▶ **ACTIVITY**:
Give again, unchanged, the line that contains "(orange) bottom left" together with every line that follows it until the entries end.

[THE DATA — start]

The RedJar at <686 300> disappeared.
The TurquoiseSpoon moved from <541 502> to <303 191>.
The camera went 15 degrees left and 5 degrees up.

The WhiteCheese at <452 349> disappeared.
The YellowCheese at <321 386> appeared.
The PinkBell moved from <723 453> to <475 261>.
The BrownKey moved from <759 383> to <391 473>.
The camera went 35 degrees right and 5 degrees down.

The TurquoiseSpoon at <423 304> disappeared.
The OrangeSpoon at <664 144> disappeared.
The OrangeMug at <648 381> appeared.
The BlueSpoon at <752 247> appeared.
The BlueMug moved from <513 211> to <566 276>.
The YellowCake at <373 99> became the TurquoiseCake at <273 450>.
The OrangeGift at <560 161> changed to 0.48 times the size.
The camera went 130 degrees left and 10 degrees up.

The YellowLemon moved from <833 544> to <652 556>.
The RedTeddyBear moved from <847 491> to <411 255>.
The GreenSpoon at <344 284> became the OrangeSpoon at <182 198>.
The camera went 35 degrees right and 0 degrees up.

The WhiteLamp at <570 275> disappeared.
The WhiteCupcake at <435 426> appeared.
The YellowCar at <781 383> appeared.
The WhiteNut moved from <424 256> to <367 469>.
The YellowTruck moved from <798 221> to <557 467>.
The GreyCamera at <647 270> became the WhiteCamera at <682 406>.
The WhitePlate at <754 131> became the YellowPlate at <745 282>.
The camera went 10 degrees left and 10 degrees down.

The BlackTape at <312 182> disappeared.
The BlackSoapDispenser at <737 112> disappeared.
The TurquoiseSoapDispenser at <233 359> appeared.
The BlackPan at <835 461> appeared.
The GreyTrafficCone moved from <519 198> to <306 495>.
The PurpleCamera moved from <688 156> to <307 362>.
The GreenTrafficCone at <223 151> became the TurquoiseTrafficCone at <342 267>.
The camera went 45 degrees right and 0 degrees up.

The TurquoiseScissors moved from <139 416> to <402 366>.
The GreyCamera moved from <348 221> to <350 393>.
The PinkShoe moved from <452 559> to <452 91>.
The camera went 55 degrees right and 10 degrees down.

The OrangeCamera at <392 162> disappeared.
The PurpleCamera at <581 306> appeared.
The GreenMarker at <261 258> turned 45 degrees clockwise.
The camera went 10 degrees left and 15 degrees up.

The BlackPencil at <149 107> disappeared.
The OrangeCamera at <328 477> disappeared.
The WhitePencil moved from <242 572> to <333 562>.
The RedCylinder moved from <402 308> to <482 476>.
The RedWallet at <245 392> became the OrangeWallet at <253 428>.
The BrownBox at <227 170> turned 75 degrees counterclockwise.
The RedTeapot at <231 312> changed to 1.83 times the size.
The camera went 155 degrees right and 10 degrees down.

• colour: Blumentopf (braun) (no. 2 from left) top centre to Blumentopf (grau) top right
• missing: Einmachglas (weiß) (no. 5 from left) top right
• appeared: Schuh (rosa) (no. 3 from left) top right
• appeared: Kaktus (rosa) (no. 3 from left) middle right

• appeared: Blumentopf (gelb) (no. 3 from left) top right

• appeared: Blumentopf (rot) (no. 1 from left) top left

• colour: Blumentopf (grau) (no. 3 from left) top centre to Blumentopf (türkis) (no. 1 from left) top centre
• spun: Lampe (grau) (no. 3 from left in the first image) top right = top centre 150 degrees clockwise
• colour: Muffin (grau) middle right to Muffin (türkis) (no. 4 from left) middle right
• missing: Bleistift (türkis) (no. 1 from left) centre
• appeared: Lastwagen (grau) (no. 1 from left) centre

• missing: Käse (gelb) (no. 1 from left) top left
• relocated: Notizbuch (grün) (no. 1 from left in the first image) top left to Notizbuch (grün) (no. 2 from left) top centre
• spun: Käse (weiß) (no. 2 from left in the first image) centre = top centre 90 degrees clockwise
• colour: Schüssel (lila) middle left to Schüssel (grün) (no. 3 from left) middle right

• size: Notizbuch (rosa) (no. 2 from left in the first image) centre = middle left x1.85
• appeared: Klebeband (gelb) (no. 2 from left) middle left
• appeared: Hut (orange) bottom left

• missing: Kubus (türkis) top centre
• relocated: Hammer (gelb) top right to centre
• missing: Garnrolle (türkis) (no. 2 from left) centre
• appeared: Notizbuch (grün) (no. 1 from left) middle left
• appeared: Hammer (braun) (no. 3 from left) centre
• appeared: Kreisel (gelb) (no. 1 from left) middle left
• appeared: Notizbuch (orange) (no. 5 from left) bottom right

[THE DATA — finish]

▶ **TASK ANSWER**:
• appeared: Hut (orange) bottom left

• missing: Kubus (türkis) top centre
• relocated: Hammer (gelb) top right to centre
• missing: Garnrolle (türkis) (no. 2 from left) centre
• appeared: Notizbuch (grün) (no. 1 from left) middle left
• appeared: Hammer (braun) (no. 3 from left) centre
• appeared: Kreisel (gelb) (no. 1 from left) middle left
• appeared: Notizbuch (orange) (no. 5 from left) bottom right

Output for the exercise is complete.